Top of Given entries

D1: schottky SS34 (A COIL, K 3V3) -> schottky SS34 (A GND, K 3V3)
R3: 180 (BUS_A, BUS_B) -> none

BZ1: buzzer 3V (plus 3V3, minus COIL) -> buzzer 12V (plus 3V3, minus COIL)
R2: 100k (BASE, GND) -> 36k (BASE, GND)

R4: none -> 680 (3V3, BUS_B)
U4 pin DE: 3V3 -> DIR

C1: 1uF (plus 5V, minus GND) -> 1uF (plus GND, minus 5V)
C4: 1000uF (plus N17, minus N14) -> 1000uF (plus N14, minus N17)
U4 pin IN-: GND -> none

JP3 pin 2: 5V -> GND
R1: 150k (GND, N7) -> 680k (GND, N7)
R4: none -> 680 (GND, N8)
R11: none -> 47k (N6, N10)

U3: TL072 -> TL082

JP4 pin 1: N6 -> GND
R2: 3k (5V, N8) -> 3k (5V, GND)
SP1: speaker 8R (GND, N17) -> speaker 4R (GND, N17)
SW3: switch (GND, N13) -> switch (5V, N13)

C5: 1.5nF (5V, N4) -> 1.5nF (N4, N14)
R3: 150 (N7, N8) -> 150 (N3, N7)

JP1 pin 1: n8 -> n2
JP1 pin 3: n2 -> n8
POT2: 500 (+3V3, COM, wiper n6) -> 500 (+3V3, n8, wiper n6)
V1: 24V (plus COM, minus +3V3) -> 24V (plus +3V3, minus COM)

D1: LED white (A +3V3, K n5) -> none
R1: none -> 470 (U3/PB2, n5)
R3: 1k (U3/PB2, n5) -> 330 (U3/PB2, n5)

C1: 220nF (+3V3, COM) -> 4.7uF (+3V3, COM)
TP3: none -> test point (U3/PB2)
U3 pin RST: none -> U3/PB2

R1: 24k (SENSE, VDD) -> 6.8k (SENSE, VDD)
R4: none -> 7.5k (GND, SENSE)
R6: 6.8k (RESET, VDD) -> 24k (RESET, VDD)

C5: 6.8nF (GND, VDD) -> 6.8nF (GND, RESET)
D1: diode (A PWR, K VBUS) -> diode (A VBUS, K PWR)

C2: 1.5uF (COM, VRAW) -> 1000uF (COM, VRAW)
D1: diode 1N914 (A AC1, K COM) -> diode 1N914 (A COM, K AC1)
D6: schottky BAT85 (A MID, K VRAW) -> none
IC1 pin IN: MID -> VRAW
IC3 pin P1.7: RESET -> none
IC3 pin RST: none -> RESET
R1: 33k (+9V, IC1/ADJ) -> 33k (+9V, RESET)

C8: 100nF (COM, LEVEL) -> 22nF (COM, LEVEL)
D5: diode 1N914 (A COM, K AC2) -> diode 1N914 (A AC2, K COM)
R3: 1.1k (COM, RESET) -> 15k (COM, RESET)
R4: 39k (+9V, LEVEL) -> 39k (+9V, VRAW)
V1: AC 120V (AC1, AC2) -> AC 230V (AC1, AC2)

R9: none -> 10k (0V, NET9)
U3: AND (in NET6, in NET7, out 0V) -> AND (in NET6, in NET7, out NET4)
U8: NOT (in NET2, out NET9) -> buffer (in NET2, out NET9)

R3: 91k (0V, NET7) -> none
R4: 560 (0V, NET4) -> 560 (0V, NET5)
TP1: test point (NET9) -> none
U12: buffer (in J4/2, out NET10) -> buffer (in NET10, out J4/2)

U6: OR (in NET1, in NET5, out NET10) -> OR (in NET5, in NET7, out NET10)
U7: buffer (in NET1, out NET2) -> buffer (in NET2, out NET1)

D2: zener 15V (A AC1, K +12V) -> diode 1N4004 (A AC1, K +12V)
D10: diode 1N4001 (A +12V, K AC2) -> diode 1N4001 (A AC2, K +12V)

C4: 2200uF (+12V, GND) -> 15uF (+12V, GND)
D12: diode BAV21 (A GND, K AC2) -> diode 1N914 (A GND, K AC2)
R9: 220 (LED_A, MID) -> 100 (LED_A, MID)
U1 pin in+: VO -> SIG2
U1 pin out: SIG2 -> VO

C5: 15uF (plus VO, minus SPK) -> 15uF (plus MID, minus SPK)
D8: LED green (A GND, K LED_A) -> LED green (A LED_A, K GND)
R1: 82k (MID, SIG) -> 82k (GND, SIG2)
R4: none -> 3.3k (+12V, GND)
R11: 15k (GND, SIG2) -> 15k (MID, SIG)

Bottom of Given entries

▸ **What you need to do**:
Word for word, restate the entries from the first line to the line that has "SP1: speaker 8R", both included, and nothing else.

▸ **Problem solution**:
D1: schottky SS34 (A COIL, K 3V3) -> schottky SS34 (A GND, K 3V3)
R3: 180 (BUS_A, BUS_B) -> none

BZ1: buzzer 3V (plus 3V3, minus COIL) -> buzzer 12V (plus 3V3, minus COIL)
R2: 100k (BASE, GND) -> 36k (BASE, GND)

R4: none -> 680 (3V3, BUS_B)
U4 pin DE: 3V3 -> DIR

C1: 1uF (plus 5V, minus GND) -> 1uF (plus GND, minus 5V)
C4: 1000uF (plus N17, minus N14) -> 1000uF (plus N14, minus N17)
U4 pin IN-: GND -> none

JP3 pin 2: 5V -> GND
R1: 150k (GND, N7) -> 680k (GND, N7)
R4: none -> 680 (GND, N8)
R11: none -> 47k (N6, N10)

U3: TL072 -> TL082

JP4 pin 1: N6 -> GND
R2: 3k (5V, N8) -> 3k (5V, GND)
SP1: speaker 8R (GND, N17) -> speaker 4R (GND, N17)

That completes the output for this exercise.